— EXERCISE DATA —
---+---
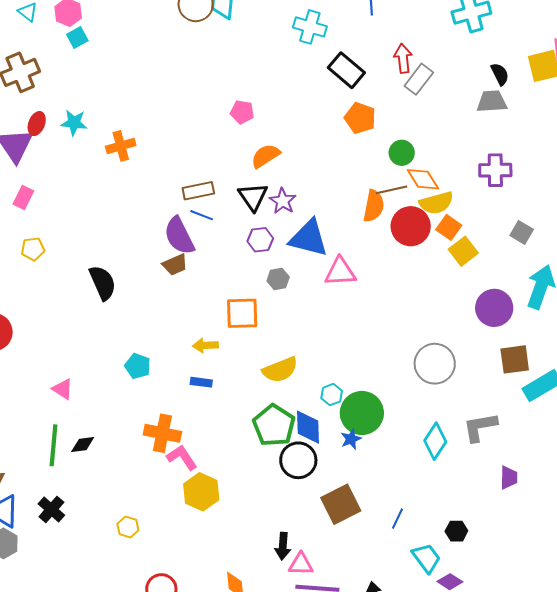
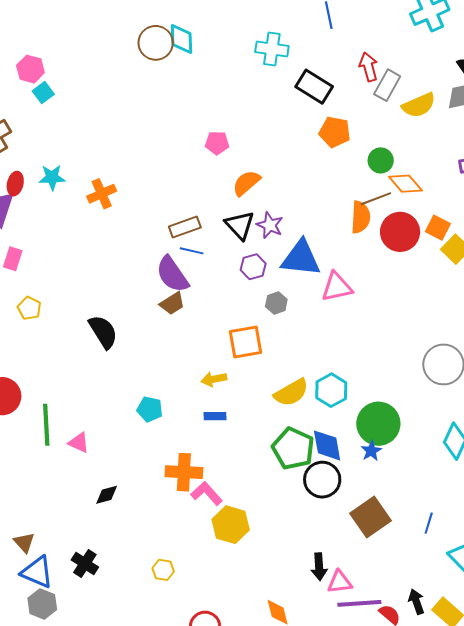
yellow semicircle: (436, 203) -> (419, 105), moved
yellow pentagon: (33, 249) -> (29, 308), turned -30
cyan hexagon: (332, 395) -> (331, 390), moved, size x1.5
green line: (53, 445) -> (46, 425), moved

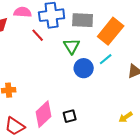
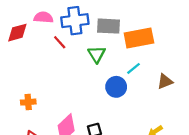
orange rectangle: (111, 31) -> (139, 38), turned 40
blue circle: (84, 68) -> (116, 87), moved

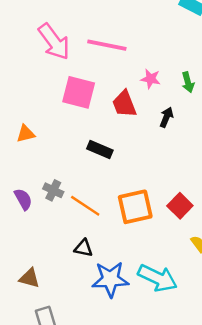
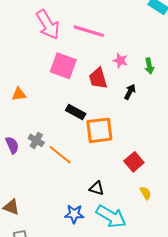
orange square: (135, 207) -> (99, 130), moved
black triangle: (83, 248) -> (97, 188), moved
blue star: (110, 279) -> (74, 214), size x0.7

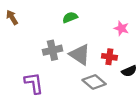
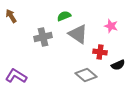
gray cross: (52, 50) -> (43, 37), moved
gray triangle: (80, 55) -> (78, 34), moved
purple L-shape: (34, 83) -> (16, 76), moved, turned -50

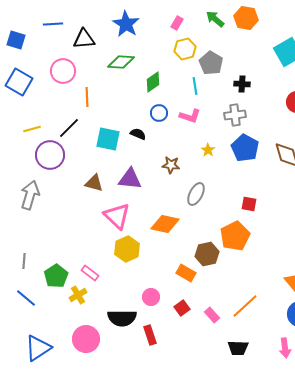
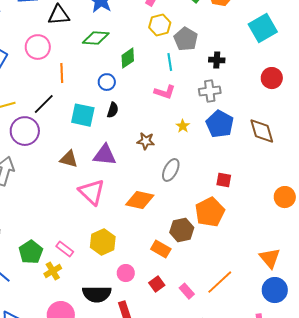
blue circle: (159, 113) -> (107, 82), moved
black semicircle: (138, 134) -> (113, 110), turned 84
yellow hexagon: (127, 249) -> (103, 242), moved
---+---
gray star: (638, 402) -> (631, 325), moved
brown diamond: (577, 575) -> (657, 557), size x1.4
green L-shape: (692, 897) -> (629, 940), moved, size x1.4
---+---
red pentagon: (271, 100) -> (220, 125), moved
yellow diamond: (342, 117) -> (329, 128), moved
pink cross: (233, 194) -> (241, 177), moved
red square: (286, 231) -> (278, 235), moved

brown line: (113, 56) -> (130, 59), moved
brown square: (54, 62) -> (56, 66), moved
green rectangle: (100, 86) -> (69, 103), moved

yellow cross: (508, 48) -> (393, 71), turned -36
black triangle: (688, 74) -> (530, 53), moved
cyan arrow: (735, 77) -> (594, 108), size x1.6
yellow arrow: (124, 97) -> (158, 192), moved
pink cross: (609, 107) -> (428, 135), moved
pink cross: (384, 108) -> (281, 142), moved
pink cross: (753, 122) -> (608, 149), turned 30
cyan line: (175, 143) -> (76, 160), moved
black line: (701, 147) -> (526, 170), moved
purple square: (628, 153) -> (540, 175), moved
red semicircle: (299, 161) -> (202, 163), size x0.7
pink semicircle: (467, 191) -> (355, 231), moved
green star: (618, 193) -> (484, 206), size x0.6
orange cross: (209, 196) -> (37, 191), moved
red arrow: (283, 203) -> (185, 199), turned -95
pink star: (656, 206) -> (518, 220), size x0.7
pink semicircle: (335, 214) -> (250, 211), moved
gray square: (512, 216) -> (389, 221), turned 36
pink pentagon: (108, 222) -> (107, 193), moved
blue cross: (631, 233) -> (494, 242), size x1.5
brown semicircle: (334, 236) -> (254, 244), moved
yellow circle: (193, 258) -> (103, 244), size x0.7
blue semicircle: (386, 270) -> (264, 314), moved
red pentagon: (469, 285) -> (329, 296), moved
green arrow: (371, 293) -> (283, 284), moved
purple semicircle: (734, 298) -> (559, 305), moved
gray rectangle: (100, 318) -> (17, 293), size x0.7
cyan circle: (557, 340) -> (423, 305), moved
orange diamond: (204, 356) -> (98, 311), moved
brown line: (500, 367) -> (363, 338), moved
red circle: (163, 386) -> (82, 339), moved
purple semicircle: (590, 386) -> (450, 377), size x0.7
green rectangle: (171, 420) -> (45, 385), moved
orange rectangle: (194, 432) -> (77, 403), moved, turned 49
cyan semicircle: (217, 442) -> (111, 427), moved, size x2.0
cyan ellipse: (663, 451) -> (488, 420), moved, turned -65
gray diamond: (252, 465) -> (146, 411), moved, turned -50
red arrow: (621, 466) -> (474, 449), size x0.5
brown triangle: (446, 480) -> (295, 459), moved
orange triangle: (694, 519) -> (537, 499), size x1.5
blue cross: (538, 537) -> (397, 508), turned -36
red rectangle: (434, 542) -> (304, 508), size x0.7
---+---
— INSTRUCTIONS FOR THE TASK —
Everything above from the line with "orange cross: (209, 196) -> (37, 191), moved" to the line with "brown line: (500, 367) -> (363, 338), moved", both included, must be repeated exactly, and nothing outside that range.

— WRITTEN SOLUTION —
orange cross: (209, 196) -> (37, 191), moved
red arrow: (283, 203) -> (185, 199), turned -95
pink star: (656, 206) -> (518, 220), size x0.7
pink semicircle: (335, 214) -> (250, 211), moved
gray square: (512, 216) -> (389, 221), turned 36
pink pentagon: (108, 222) -> (107, 193), moved
blue cross: (631, 233) -> (494, 242), size x1.5
brown semicircle: (334, 236) -> (254, 244), moved
yellow circle: (193, 258) -> (103, 244), size x0.7
blue semicircle: (386, 270) -> (264, 314), moved
red pentagon: (469, 285) -> (329, 296), moved
green arrow: (371, 293) -> (283, 284), moved
purple semicircle: (734, 298) -> (559, 305), moved
gray rectangle: (100, 318) -> (17, 293), size x0.7
cyan circle: (557, 340) -> (423, 305), moved
orange diamond: (204, 356) -> (98, 311), moved
brown line: (500, 367) -> (363, 338), moved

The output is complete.